Itemized modification records:

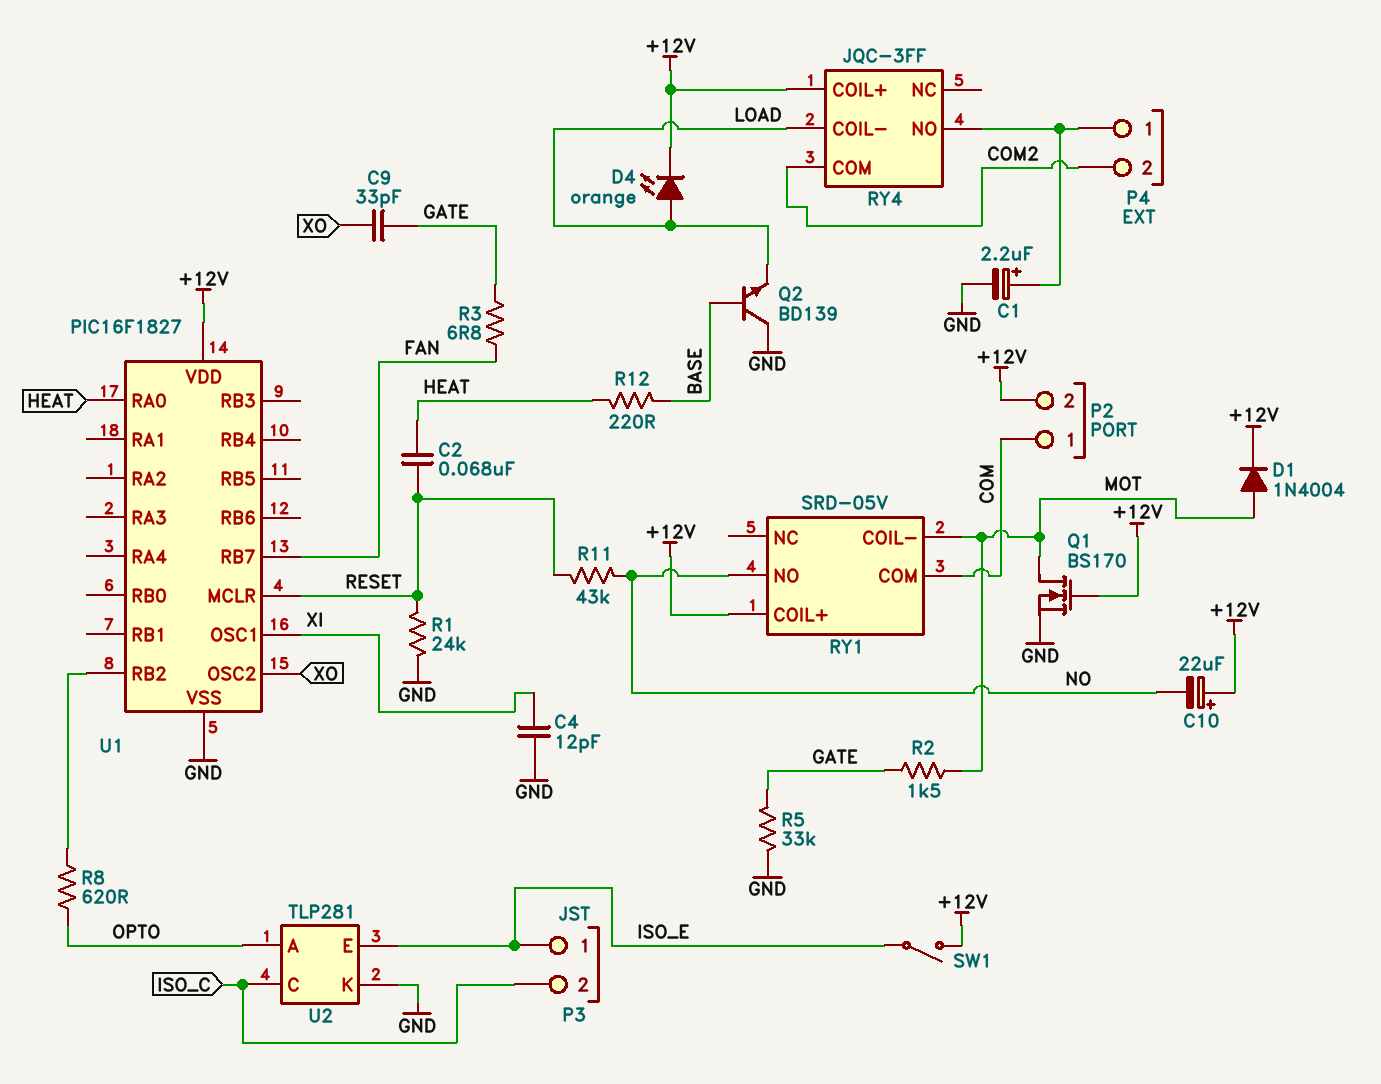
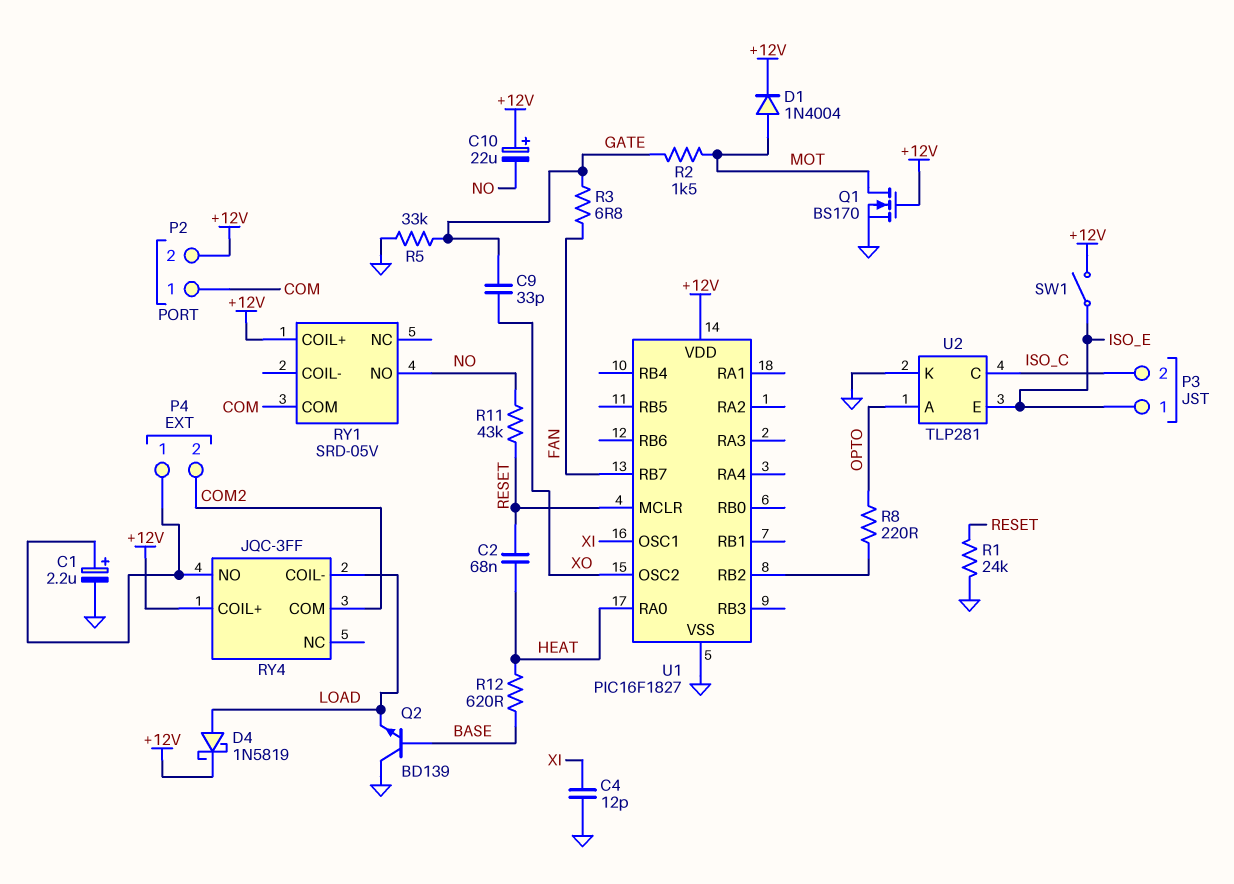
D4: LED orange (A LOAD, K +12V) -> schottky 1N5819 (A LOAD, K +12V)
R8: 620 (OPTO, U1/RB2) -> 220 (OPTO, U1/RB2)
R12: 220 (BASE, HEAT) -> 620 (BASE, HEAT)
RY1 pin COIL-: MOT -> none

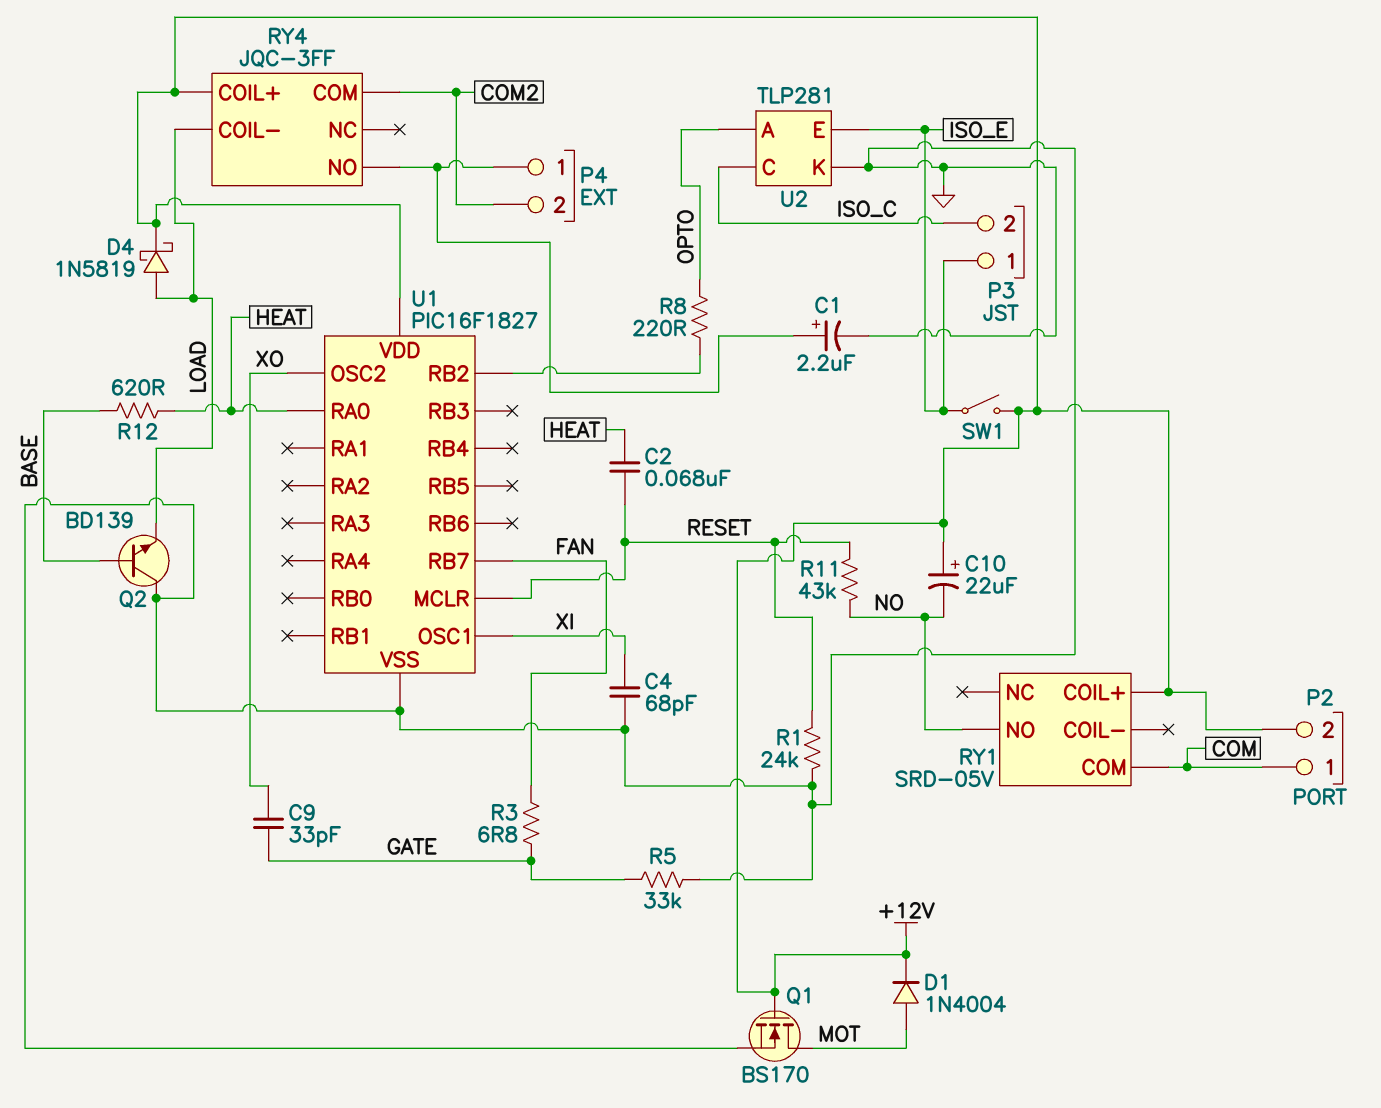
C4: 12pF (GND, XI) -> 68pF (GND, XI)
R2: 1.5k (GATE, MOT) -> none

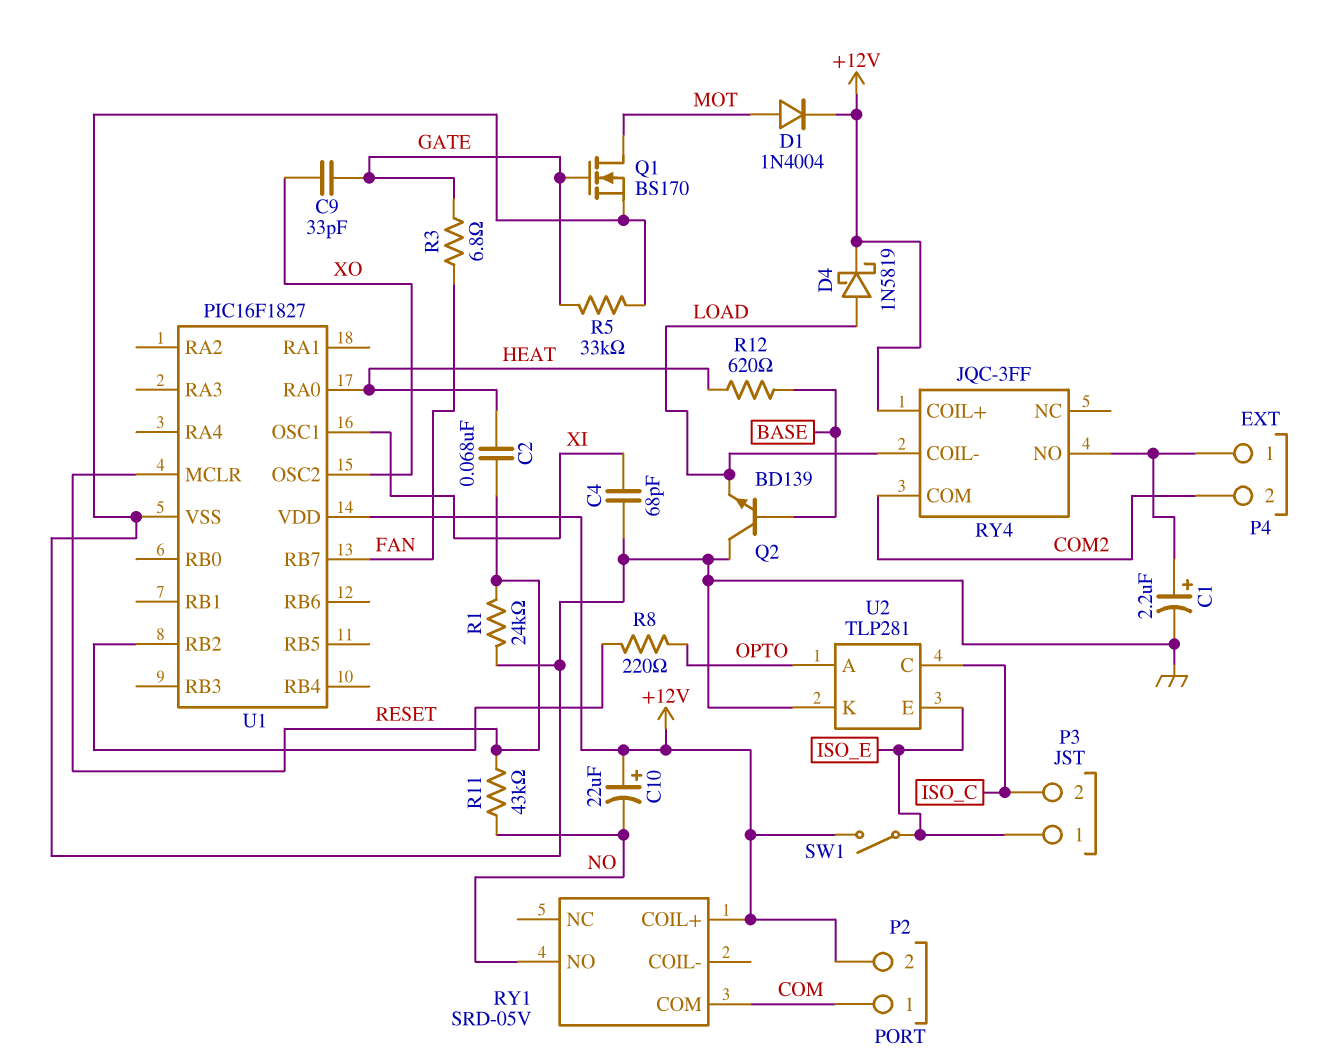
Q1: NMOS BS170 (G +12V, D MOT, S GND) -> NMOS BS170 (G GATE, D MOT, S GND)

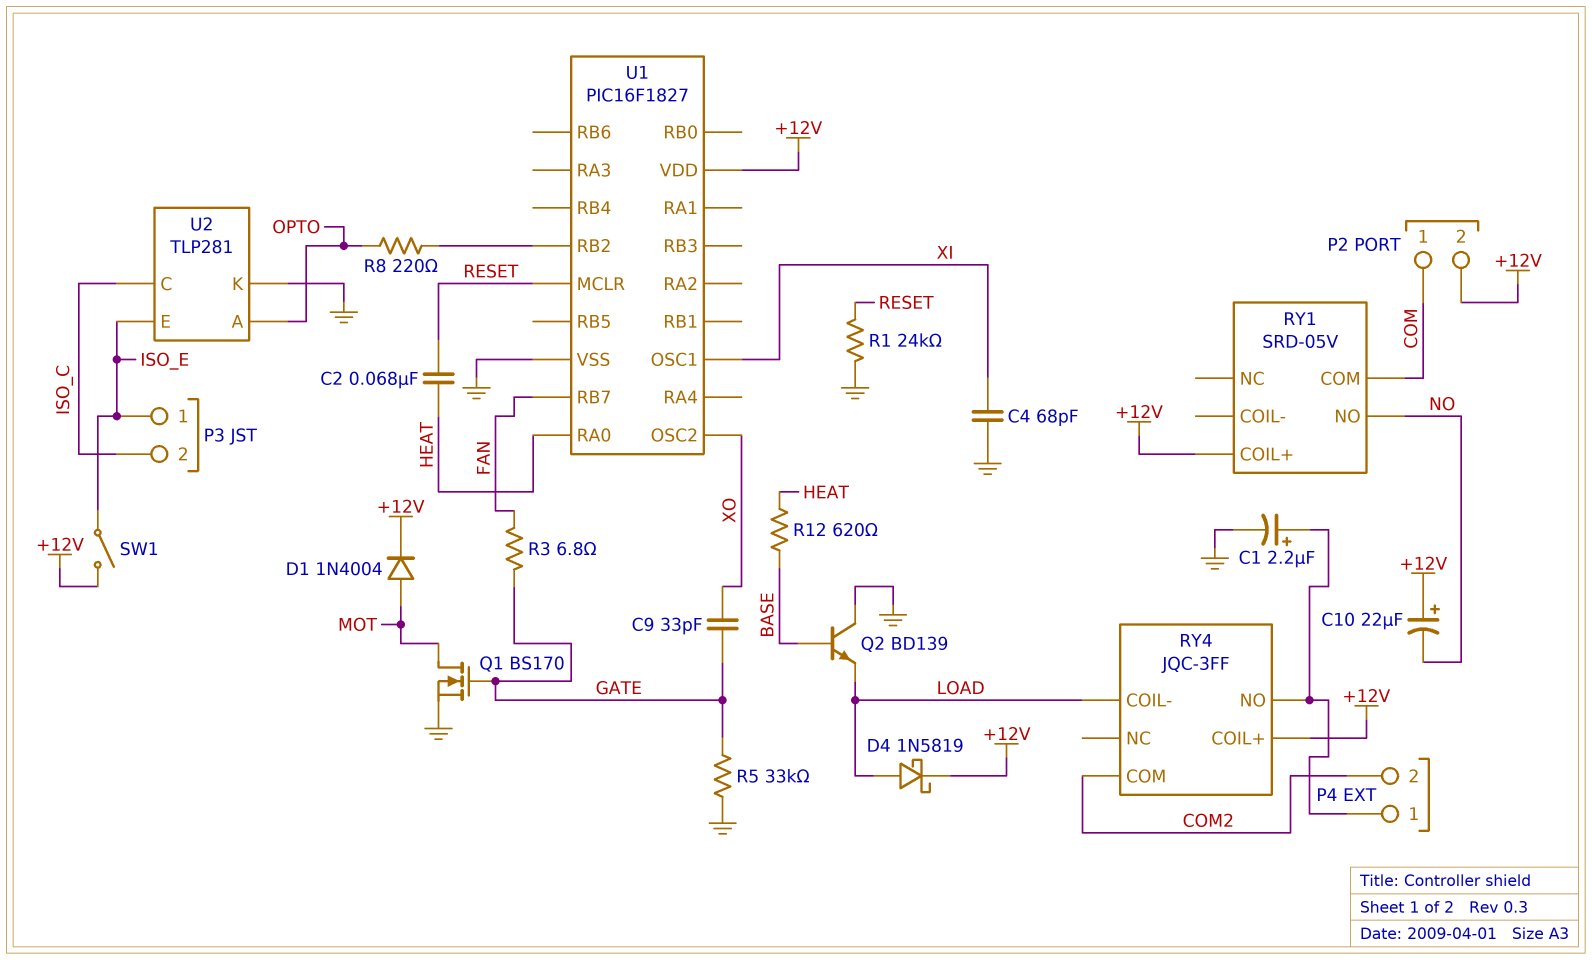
R11: 43k (NO, RESET) -> none

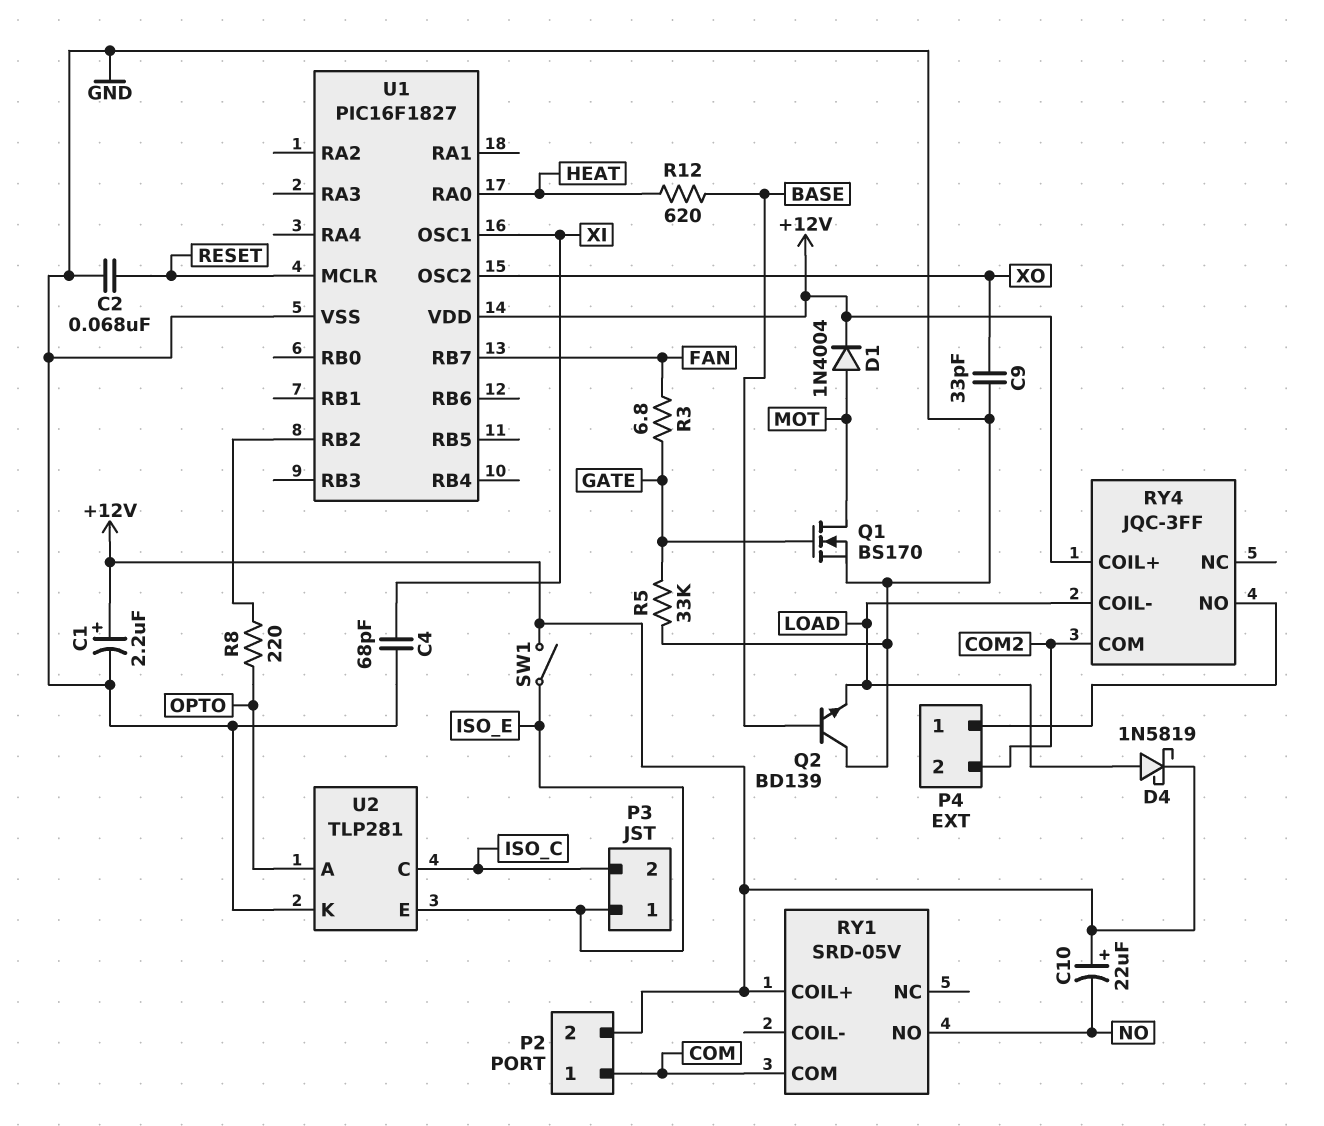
C1: 2.2uF (plus P4/1, minus GND) -> 2.2uF (plus +12V, minus GND)
C2: 68nF (HEAT, RESET) -> 68nF (GND, RESET)
C9: 33pF (GATE, XO) -> 33pF (GND, XO)
R1: 24k (GND, RESET) -> none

--- Work instructions ---
How many lines of the entries hold the word "HEAT"? Respond with the number alone.

--- Response area ---
2